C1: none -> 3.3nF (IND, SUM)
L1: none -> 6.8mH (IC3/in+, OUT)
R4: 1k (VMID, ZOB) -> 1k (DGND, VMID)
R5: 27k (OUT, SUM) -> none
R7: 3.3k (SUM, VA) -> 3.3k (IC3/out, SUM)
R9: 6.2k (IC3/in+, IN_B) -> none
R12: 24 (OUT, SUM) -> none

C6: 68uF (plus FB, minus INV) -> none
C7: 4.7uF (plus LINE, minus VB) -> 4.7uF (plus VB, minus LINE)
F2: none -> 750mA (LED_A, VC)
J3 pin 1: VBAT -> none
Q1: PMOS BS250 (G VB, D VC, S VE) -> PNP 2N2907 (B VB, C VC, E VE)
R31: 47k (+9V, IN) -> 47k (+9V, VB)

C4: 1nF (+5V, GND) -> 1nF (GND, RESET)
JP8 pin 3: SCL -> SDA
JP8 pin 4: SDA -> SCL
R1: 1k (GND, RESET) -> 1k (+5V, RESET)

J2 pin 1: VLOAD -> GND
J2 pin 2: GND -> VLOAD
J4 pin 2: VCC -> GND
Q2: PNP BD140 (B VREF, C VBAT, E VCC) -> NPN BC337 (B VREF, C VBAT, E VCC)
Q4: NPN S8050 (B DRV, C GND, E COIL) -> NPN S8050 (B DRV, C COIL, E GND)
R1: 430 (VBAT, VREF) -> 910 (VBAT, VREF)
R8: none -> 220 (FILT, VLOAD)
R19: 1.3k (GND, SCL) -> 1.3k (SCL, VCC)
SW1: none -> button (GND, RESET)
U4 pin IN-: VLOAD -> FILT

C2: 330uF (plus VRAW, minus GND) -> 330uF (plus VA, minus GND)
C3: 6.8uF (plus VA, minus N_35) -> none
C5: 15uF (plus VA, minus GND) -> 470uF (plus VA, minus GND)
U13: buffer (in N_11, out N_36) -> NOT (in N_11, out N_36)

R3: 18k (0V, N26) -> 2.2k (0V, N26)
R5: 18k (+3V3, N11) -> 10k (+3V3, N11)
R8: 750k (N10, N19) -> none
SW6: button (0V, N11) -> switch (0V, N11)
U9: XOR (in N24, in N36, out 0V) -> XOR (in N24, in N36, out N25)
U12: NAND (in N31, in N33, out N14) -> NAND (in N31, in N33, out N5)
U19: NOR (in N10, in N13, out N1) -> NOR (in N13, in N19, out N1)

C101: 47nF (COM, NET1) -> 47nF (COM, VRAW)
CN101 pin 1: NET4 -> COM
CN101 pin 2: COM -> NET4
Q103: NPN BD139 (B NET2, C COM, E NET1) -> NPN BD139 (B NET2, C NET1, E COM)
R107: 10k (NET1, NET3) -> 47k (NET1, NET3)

TASK DESCRIPTION: Output the records in full. Match them exactly.

REPLY:
C1: none -> 3.3nF (IND, SUM)
L1: none -> 6.8mH (IC3/in+, OUT)
R4: 1k (VMID, ZOB) -> 1k (DGND, VMID)
R5: 27k (OUT, SUM) -> none
R7: 3.3k (SUM, VA) -> 3.3k (IC3/out, SUM)
R9: 6.2k (IC3/in+, IN_B) -> none
R12: 24 (OUT, SUM) -> none

C6: 68uF (plus FB, minus INV) -> none
C7: 4.7uF (plus LINE, minus VB) -> 4.7uF (plus VB, minus LINE)
F2: none -> 750mA (LED_A, VC)
J3 pin 1: VBAT -> none
Q1: PMOS BS250 (G VB, D VC, S VE) -> PNP 2N2907 (B VB, C VC, E VE)
R31: 47k (+9V, IN) -> 47k (+9V, VB)

C4: 1nF (+5V, GND) -> 1nF (GND, RESET)
JP8 pin 3: SCL -> SDA
JP8 pin 4: SDA -> SCL
R1: 1k (GND, RESET) -> 1k (+5V, RESET)

J2 pin 1: VLOAD -> GND
J2 pin 2: GND -> VLOAD
J4 pin 2: VCC -> GND
Q2: PNP BD140 (B VREF, C VBAT, E VCC) -> NPN BC337 (B VREF, C VBAT, E VCC)
Q4: NPN S8050 (B DRV, C GND, E COIL) -> NPN S8050 (B DRV, C COIL, E GND)
R1: 430 (VBAT, VREF) -> 910 (VBAT, VREF)
R8: none -> 220 (FILT, VLOAD)
R19: 1.3k (GND, SCL) -> 1.3k (SCL, VCC)
SW1: none -> button (GND, RESET)
U4 pin IN-: VLOAD -> FILT

C2: 330uF (plus VRAW, minus GND) -> 330uF (plus VA, minus GND)
C3: 6.8uF (plus VA, minus N_35) -> none
C5: 15uF (plus VA, minus GND) -> 470uF (plus VA, minus GND)
U13: buffer (in N_11, out N_36) -> NOT (in N_11, out N_36)

R3: 18k (0V, N26) -> 2.2k (0V, N26)
R5: 18k (+3V3, N11) -> 10k (+3V3, N11)
R8: 750k (N10, N19) -> none
SW6: button (0V, N11) -> switch (0V, N11)
U9: XOR (in N24, in N36, out 0V) -> XOR (in N24, in N36, out N25)
U12: NAND (in N31, in N33, out N14) -> NAND (in N31, in N33, out N5)
U19: NOR (in N10, in N13, out N1) -> NOR (in N13, in N19, out N1)

C101: 47nF (COM, NET1) -> 47nF (COM, VRAW)
CN101 pin 1: NET4 -> COM
CN101 pin 2: COM -> NET4
Q103: NPN BD139 (B NET2, C COM, E NET1) -> NPN BD139 (B NET2, C NET1, E COM)
R107: 10k (NET1, NET3) -> 47k (NET1, NET3)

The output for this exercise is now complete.